Beginning with the line that contains "building: [88,105,197,182] -> none", transcribe the rest of the listing below exactly, including its last line, and exclude any pictures.

─── Exercise materials ───

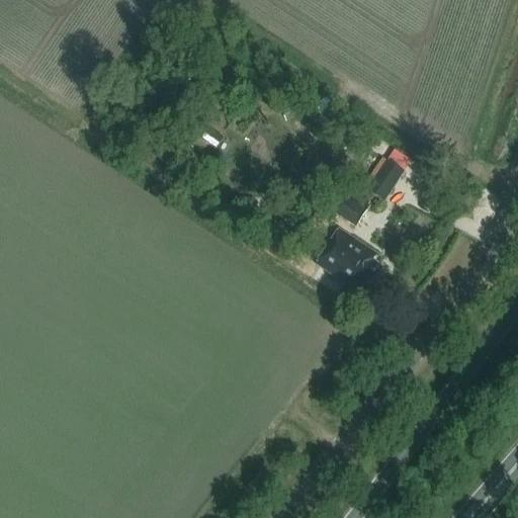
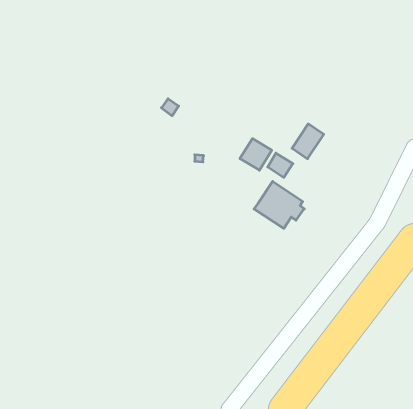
building: none -> [240,139,272,170]

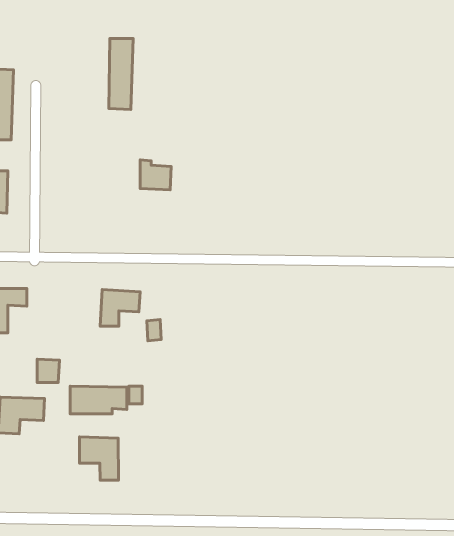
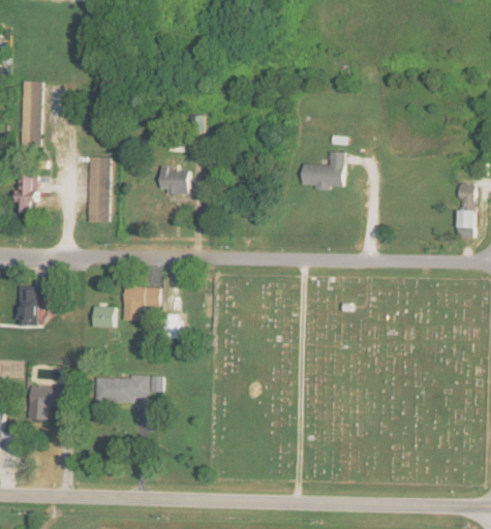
building: [109,39,133,110] -> [88,157,111,223]
building: none -> [301,152,343,190]
building: [37,359,59,382] -> [94,306,115,328]
building: [79,437,119,480] -> none

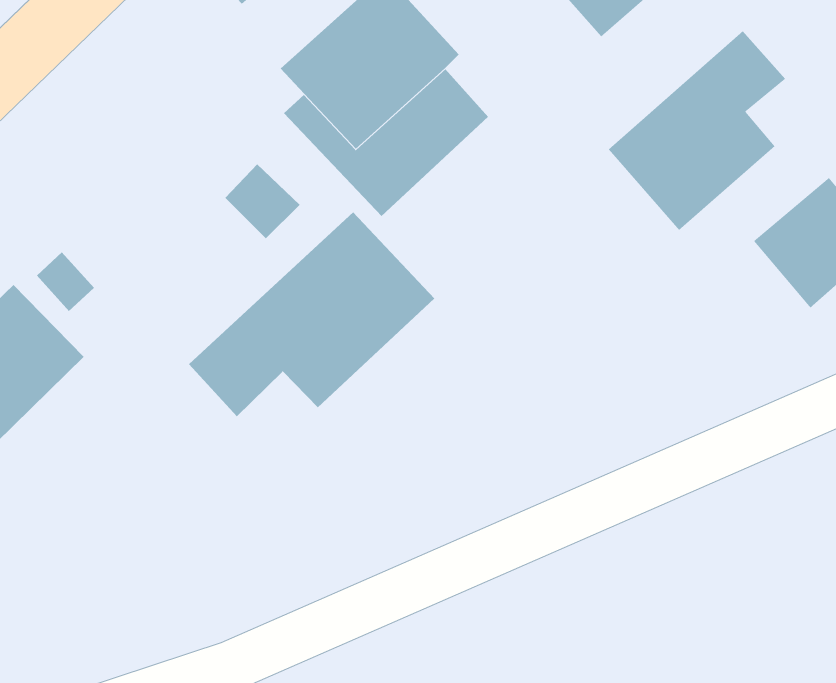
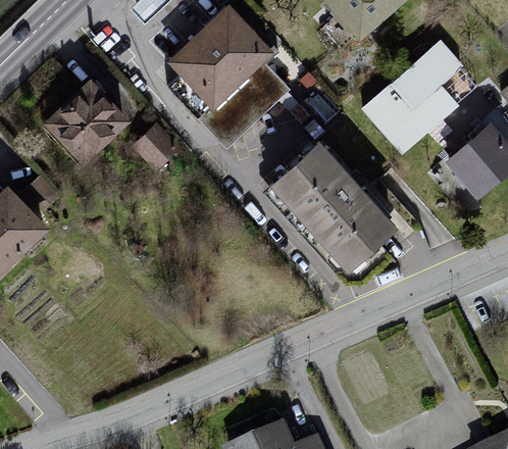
building: none -> [46,81,134,167]
building: none -> [268,141,398,271]
building: [188,211,435,417] -> none

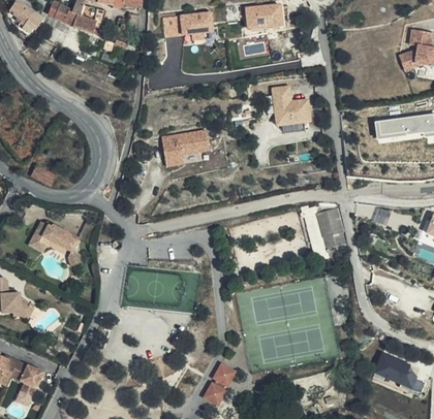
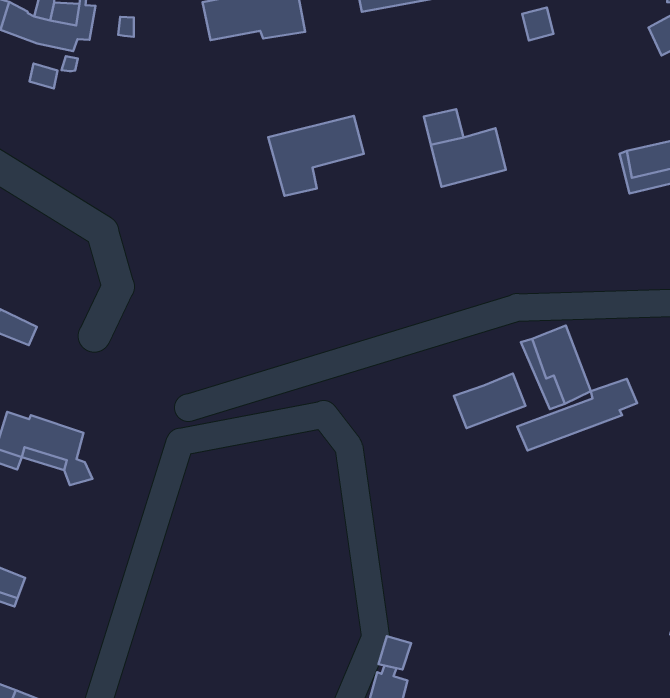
building: [161,129,211,167] -> [268,116,364,196]
building: none -> [454,374,526,428]
building: none -> [517,379,637,451]

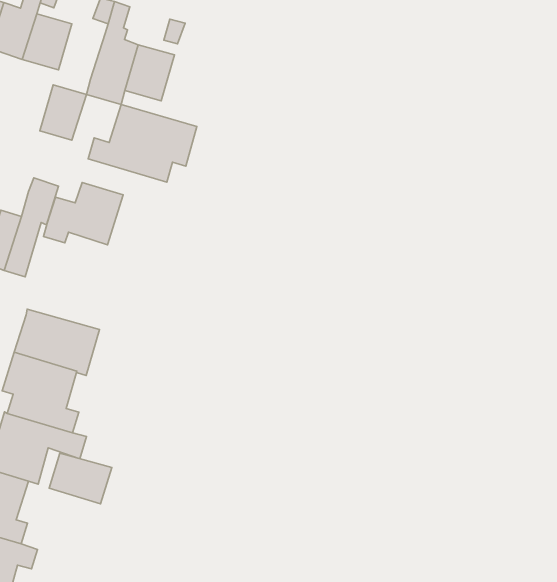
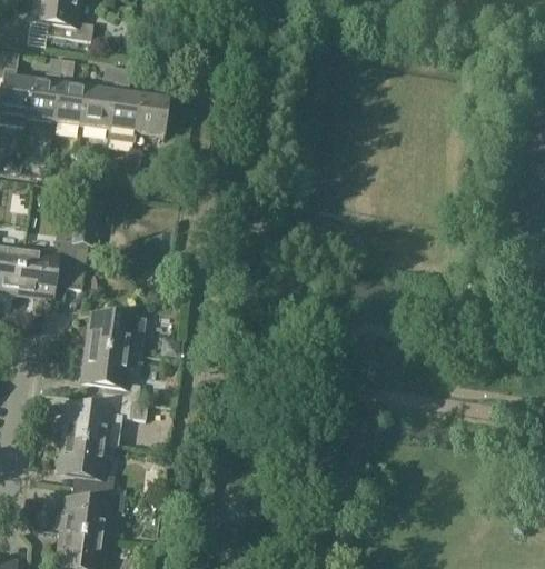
building: [40,85,86,140] -> [81,89,112,129]
building: [88,105,197,182] -> none
building: [44,183,123,245] -> none
building: [49,453,112,504] -> none

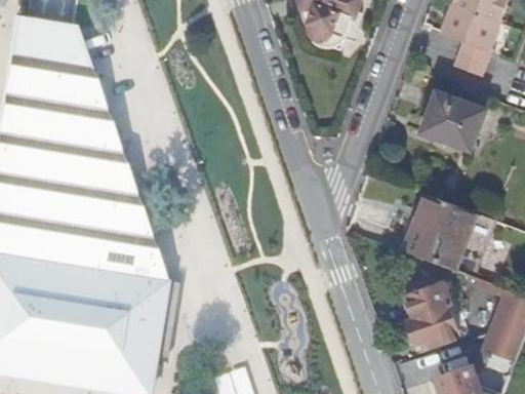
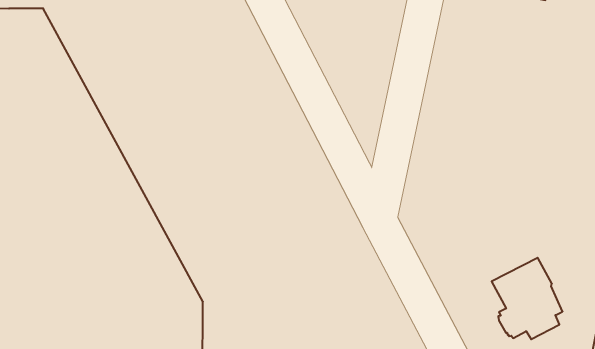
building: [423,91,486,151] -> none
building: [407,194,476,272] -> none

───

The completed task
building: [88,105,197,182] -> none
building: [44,183,123,245] -> none
building: [49,453,112,504] -> none

building: [423,91,486,151] -> none
building: [407,194,476,272] -> none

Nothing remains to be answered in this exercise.